*** The data ***
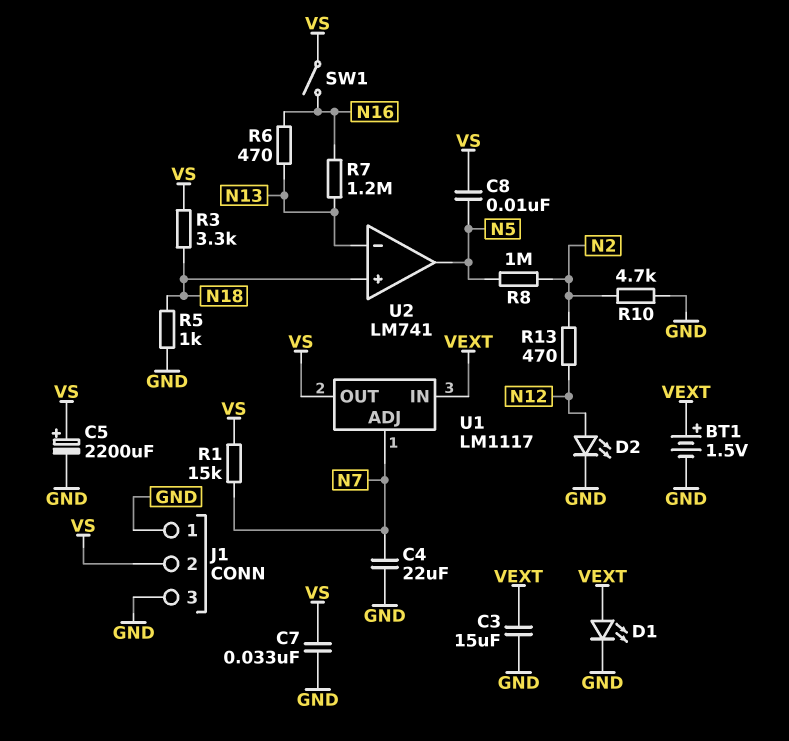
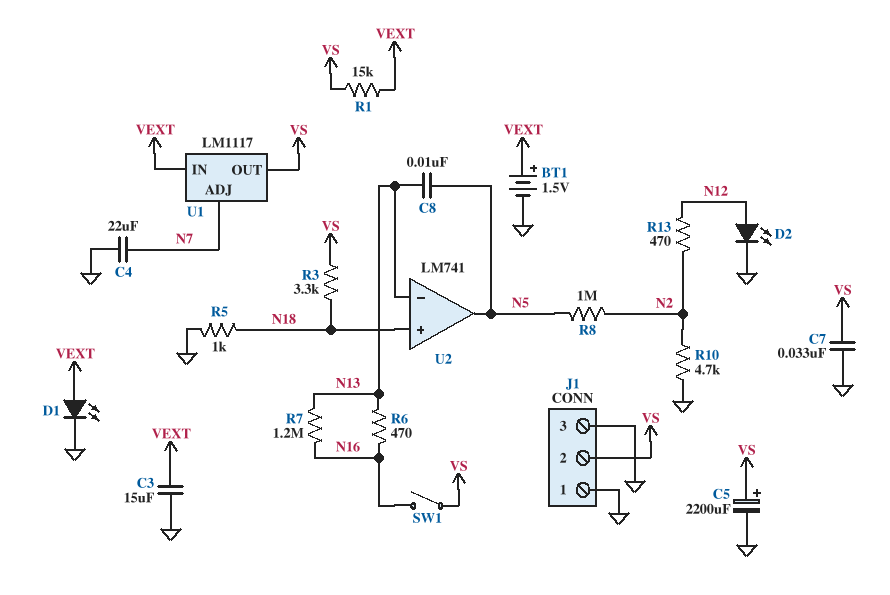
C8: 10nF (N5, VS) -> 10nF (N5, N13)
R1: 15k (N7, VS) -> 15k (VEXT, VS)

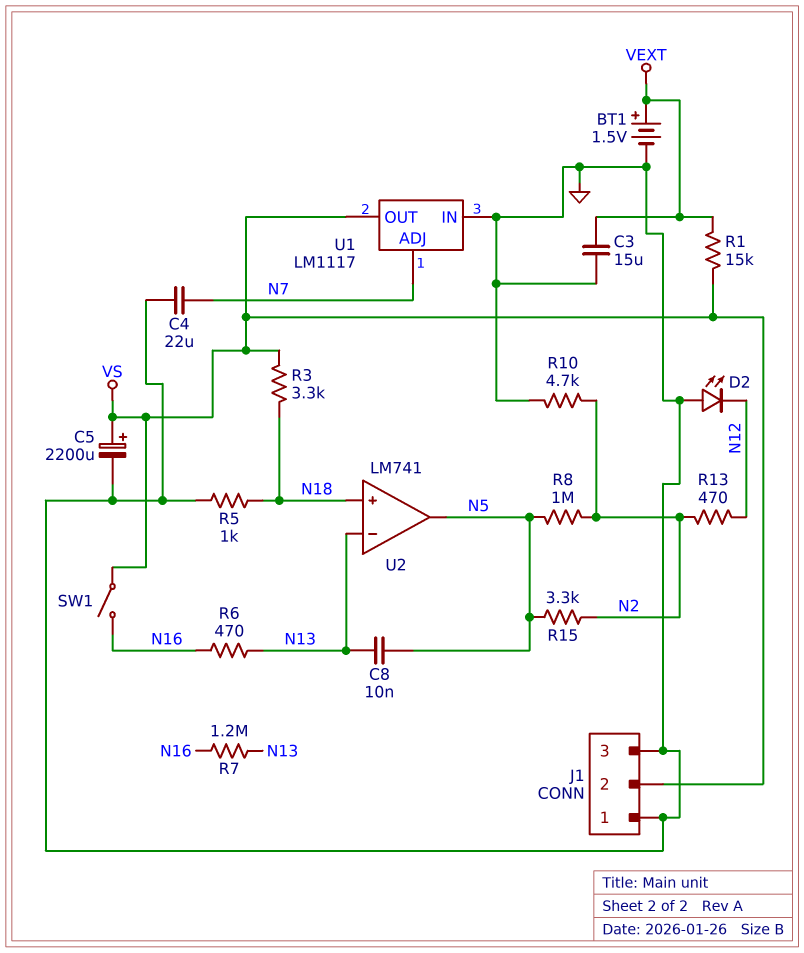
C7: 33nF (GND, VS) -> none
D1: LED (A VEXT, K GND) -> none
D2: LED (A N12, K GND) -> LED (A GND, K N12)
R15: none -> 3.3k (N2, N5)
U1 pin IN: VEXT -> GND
*** End of The data ***
*** The data ***
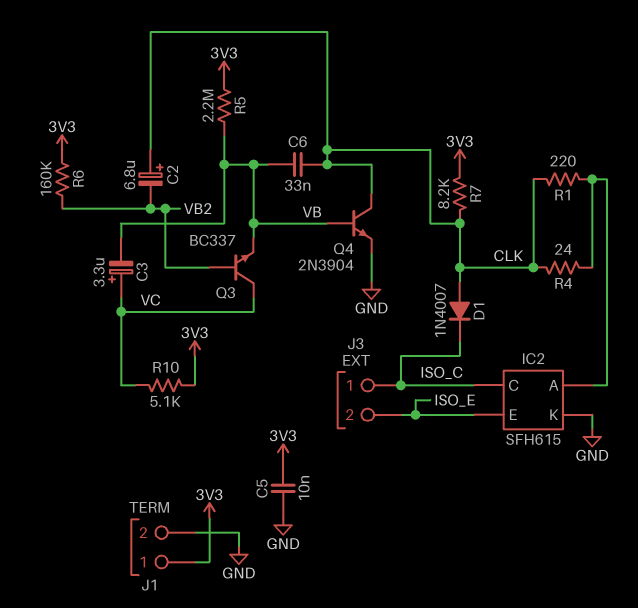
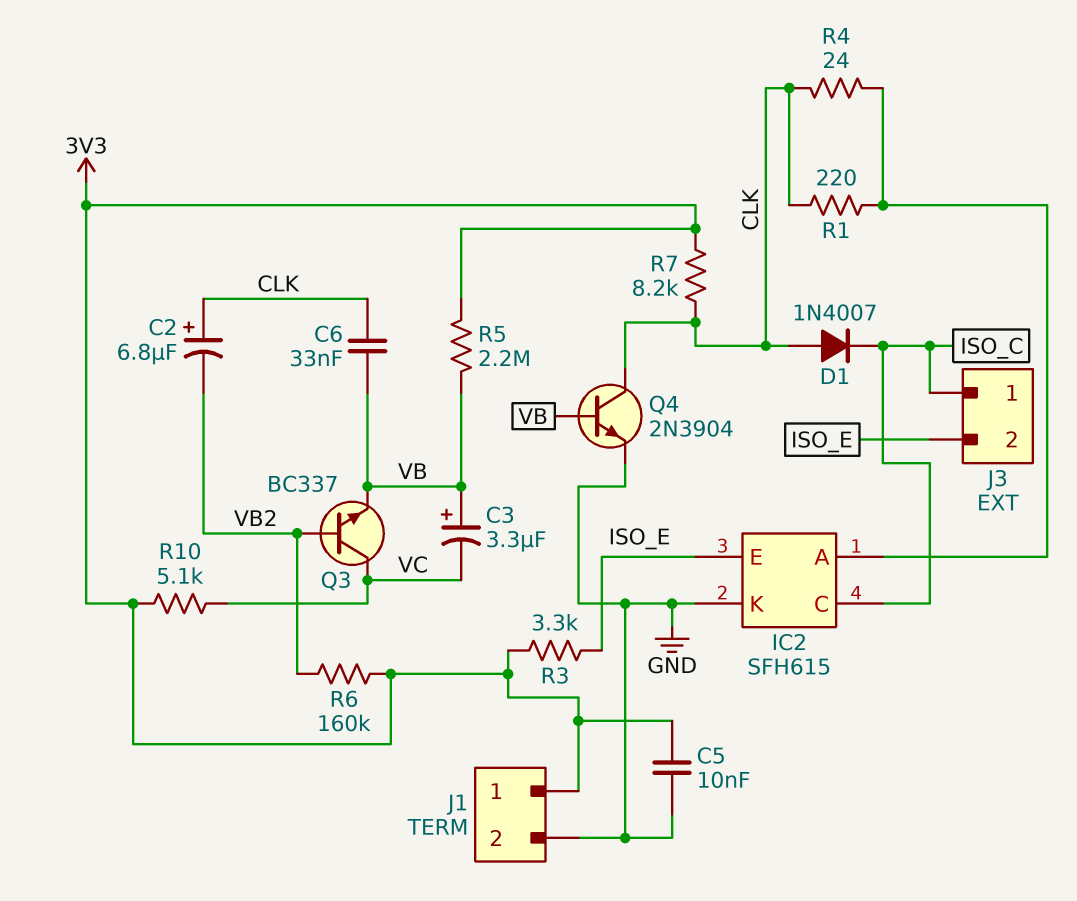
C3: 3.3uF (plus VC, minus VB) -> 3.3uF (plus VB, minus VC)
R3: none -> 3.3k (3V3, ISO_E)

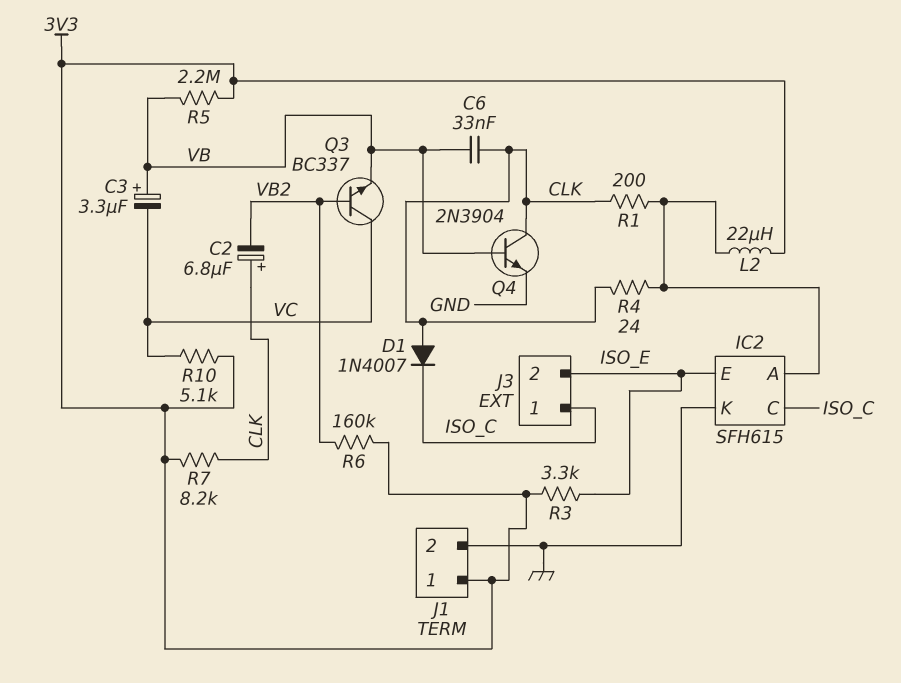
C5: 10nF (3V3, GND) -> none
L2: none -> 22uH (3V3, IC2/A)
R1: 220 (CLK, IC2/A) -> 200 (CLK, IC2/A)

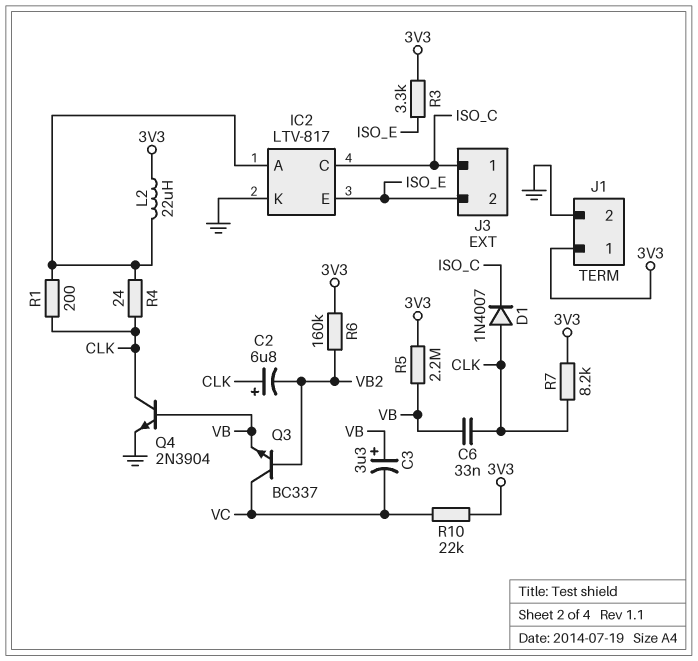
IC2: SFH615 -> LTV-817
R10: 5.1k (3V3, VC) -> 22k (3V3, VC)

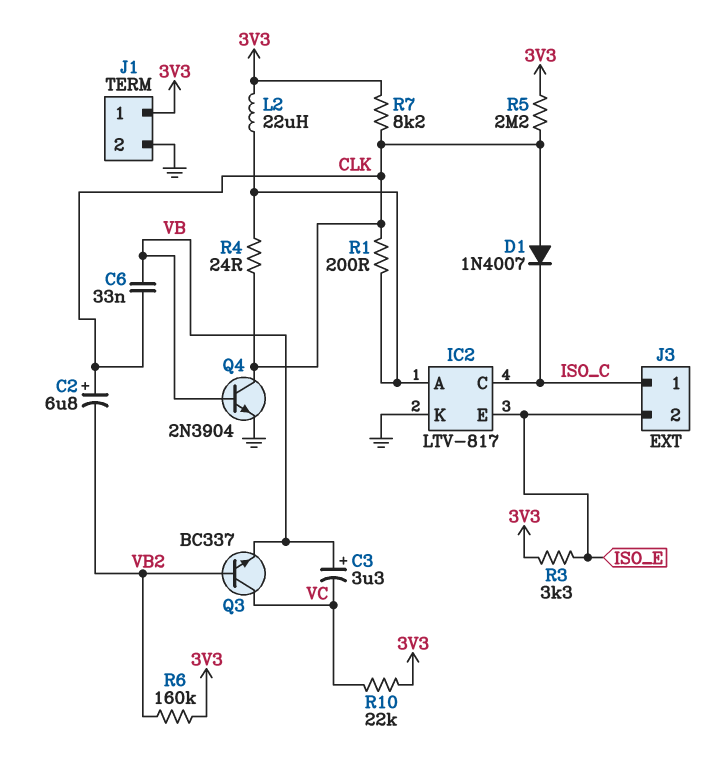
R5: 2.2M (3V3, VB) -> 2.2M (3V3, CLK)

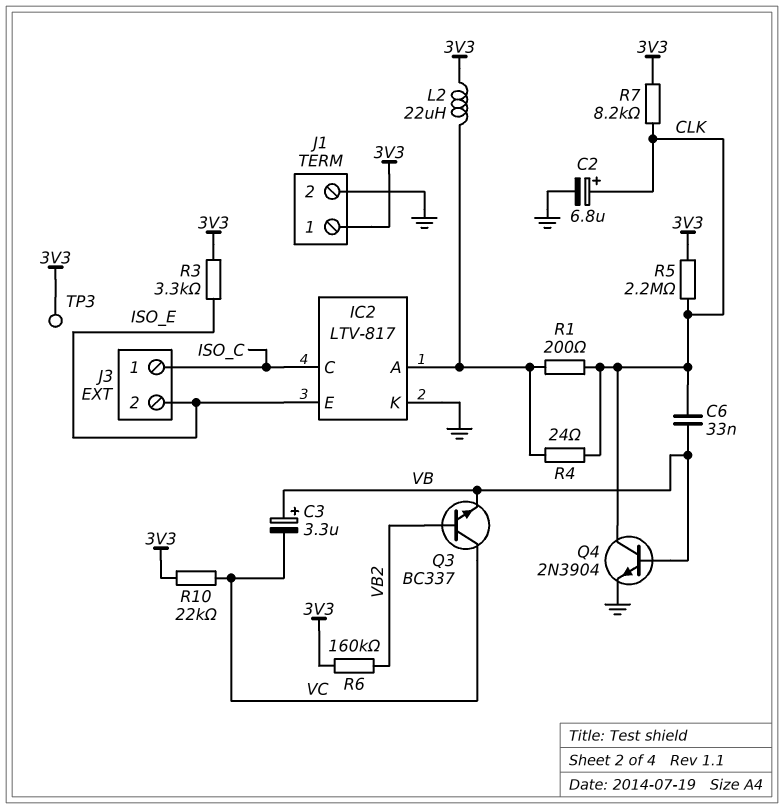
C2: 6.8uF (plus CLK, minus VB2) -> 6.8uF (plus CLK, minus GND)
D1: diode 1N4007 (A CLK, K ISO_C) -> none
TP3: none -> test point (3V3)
*** End of The data ***
*** The data ***
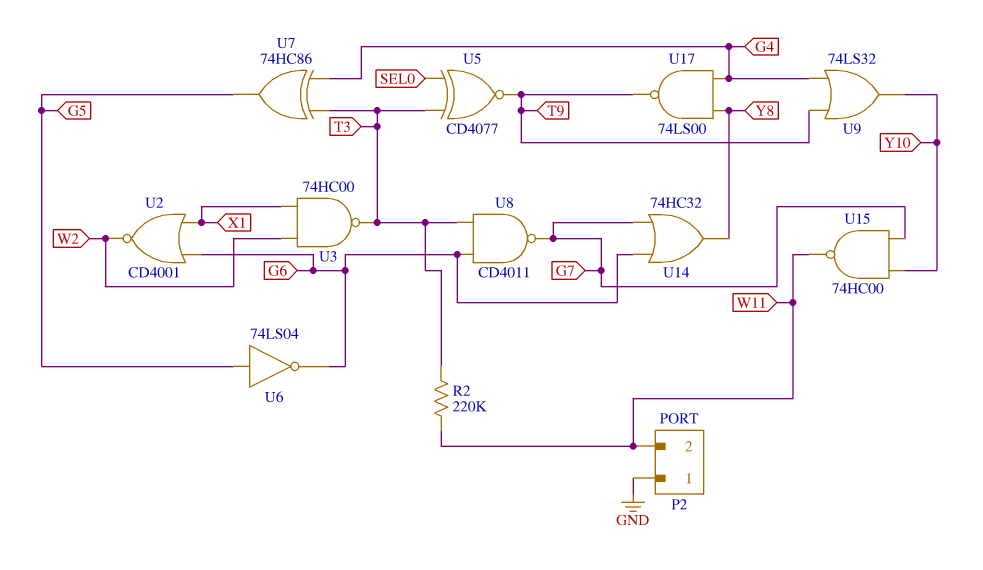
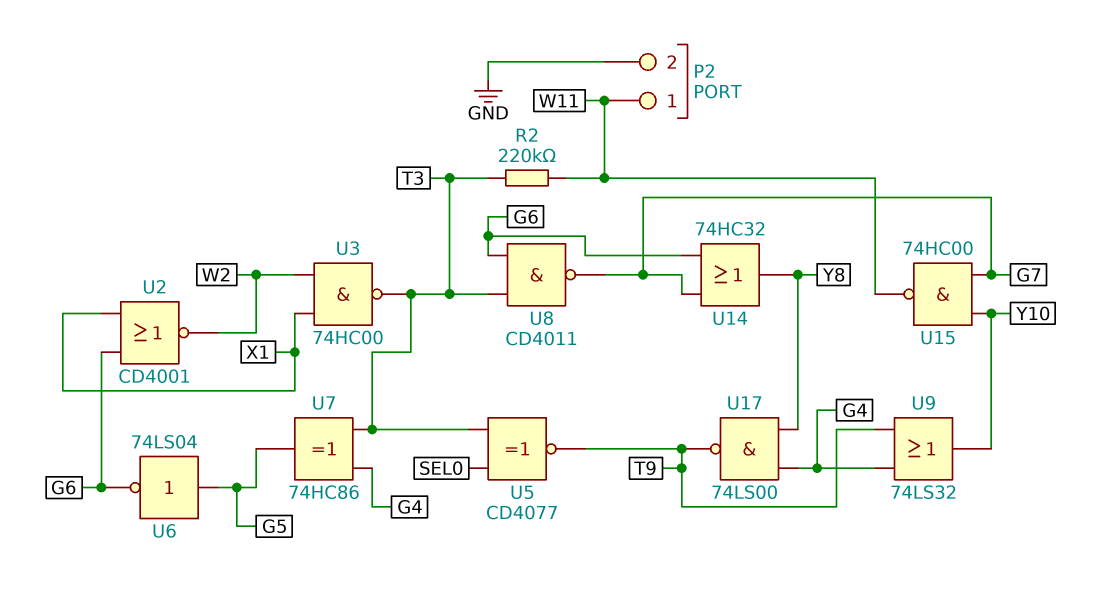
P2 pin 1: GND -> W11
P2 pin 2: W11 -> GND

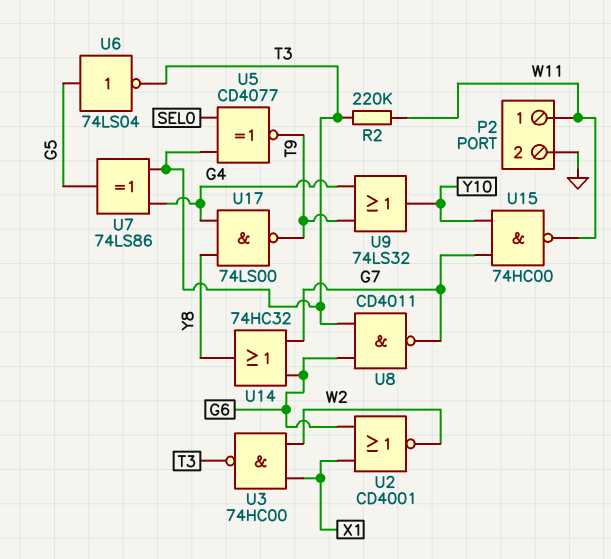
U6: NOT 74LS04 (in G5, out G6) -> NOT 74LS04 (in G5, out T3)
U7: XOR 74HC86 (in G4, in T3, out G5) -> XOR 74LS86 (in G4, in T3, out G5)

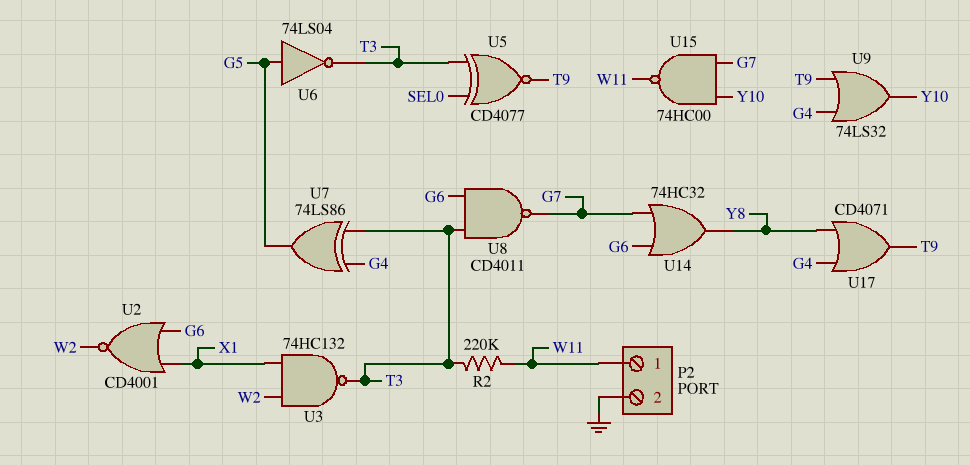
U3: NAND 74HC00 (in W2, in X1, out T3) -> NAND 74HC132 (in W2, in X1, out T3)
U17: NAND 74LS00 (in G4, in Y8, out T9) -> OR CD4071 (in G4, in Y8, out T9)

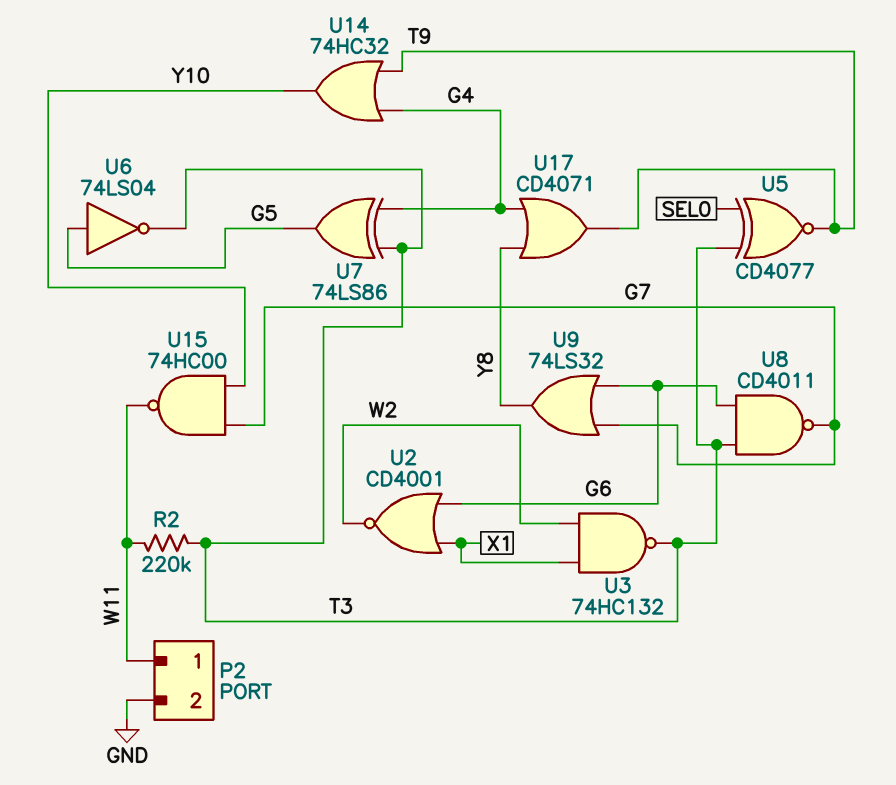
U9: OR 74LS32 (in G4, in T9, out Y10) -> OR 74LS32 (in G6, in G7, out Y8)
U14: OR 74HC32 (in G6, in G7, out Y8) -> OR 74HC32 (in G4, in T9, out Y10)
*** End of The data ***
What you are asked to do | Lines with the string "VEXT" in the data above: say how many there are, giving the number alone.

Problem solution | 3